EXERCISE PROMPT ▸ Using the listing below, copy exactly the lines from the one containing "orange ellipse: moved 5 px left, 1 px up" to the one containing "gray semicircle at (248, 44): moved 2 px down", both lines included, and no others.

DATA EXCERPTS ▸
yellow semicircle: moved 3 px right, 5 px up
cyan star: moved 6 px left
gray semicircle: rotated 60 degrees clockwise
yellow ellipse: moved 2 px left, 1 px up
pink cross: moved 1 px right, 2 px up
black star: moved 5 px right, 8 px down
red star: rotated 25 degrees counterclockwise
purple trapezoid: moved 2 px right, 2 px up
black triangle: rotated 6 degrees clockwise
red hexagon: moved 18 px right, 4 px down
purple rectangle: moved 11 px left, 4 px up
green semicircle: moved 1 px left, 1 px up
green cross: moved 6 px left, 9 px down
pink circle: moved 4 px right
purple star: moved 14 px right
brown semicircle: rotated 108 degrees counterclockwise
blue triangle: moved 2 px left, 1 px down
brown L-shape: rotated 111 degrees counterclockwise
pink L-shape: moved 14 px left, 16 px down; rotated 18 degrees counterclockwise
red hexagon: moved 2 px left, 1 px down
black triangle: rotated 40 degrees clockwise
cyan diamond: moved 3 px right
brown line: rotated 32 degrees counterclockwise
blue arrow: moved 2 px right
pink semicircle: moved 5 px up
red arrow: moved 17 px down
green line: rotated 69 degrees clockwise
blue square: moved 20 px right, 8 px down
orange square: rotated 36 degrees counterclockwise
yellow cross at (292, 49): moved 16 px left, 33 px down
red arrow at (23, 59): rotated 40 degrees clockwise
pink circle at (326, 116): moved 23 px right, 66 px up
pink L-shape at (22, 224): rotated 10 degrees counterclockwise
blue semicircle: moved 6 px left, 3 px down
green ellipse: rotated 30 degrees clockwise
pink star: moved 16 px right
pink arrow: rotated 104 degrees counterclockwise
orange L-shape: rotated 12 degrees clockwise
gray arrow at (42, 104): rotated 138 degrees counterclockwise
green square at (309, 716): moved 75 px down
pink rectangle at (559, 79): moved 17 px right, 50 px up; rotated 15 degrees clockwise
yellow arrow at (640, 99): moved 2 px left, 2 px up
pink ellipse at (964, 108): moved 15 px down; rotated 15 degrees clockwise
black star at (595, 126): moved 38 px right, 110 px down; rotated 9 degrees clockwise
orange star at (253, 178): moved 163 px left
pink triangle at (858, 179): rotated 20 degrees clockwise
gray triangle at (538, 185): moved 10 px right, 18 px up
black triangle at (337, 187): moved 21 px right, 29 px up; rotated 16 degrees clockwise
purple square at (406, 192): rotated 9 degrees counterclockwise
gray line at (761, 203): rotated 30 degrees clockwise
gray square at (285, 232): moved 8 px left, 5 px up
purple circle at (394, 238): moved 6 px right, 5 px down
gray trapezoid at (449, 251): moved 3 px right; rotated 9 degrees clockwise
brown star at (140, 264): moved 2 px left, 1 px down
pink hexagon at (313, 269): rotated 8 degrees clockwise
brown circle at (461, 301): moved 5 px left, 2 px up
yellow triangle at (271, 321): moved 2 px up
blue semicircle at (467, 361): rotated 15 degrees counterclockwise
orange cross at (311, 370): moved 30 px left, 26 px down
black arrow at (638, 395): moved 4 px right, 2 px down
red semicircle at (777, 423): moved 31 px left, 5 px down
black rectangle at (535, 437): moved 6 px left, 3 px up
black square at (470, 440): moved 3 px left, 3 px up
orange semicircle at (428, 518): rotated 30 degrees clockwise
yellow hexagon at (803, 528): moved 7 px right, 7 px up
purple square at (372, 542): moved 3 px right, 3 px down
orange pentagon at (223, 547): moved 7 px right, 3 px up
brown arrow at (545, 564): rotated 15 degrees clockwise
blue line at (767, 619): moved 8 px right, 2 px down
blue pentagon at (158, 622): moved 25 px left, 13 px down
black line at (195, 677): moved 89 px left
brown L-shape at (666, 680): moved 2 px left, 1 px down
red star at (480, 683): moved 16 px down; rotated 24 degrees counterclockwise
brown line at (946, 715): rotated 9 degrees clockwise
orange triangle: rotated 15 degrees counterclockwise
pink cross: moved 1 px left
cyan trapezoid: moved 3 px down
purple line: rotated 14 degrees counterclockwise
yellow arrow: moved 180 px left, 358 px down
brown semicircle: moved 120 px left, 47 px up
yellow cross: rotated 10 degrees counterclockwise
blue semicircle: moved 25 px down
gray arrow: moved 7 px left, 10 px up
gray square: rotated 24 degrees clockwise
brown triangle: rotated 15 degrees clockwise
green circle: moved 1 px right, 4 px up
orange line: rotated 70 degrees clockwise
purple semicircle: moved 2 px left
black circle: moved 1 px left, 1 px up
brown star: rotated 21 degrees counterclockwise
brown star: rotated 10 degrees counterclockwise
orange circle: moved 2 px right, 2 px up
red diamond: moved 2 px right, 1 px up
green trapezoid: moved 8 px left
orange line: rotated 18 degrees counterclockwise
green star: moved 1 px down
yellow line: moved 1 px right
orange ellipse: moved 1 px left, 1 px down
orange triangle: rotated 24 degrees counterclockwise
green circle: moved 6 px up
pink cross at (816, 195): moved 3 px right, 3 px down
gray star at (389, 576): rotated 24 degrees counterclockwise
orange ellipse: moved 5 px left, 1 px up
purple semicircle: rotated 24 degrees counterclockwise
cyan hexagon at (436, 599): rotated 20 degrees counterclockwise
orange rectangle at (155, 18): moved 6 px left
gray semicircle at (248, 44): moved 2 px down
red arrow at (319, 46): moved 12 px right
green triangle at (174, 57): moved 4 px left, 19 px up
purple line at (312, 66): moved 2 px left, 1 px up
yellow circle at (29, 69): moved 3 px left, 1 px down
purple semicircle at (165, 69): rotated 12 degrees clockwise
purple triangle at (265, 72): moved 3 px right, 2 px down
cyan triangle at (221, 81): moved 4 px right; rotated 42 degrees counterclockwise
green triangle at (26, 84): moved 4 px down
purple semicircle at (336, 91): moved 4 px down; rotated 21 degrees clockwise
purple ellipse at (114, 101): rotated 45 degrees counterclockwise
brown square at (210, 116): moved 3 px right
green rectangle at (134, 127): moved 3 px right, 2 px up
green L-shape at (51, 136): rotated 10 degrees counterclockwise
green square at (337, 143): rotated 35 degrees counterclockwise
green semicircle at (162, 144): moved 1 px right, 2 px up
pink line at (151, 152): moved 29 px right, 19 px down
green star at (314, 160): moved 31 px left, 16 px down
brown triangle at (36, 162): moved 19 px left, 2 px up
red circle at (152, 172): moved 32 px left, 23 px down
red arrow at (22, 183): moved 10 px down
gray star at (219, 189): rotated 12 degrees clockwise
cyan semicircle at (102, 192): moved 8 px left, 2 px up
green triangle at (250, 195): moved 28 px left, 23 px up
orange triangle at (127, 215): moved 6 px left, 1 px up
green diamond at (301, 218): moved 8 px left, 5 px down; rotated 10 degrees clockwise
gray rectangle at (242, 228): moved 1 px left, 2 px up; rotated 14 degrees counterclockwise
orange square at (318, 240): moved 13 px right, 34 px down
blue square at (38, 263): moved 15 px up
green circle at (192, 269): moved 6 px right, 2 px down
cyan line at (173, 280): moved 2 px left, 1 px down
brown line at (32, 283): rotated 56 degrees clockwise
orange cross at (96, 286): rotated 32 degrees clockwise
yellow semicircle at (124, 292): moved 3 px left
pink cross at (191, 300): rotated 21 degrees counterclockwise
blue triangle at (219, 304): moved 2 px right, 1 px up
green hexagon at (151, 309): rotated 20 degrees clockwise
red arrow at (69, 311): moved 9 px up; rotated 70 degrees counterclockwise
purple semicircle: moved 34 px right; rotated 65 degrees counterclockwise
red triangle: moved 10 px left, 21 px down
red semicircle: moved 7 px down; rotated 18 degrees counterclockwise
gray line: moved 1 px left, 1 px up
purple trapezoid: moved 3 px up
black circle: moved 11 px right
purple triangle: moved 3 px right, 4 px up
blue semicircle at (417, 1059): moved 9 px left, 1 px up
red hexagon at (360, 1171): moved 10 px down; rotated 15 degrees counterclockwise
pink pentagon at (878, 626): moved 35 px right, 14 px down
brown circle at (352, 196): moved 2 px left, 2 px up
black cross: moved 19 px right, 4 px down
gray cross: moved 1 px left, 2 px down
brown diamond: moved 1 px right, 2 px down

ANSWER SECTION ▸
orange ellipse: moved 5 px left, 1 px up
purple semicircle: rotated 24 degrees counterclockwise
cyan hexagon at (436, 599): rotated 20 degrees counterclockwise
orange rectangle at (155, 18): moved 6 px left
gray semicircle at (248, 44): moved 2 px down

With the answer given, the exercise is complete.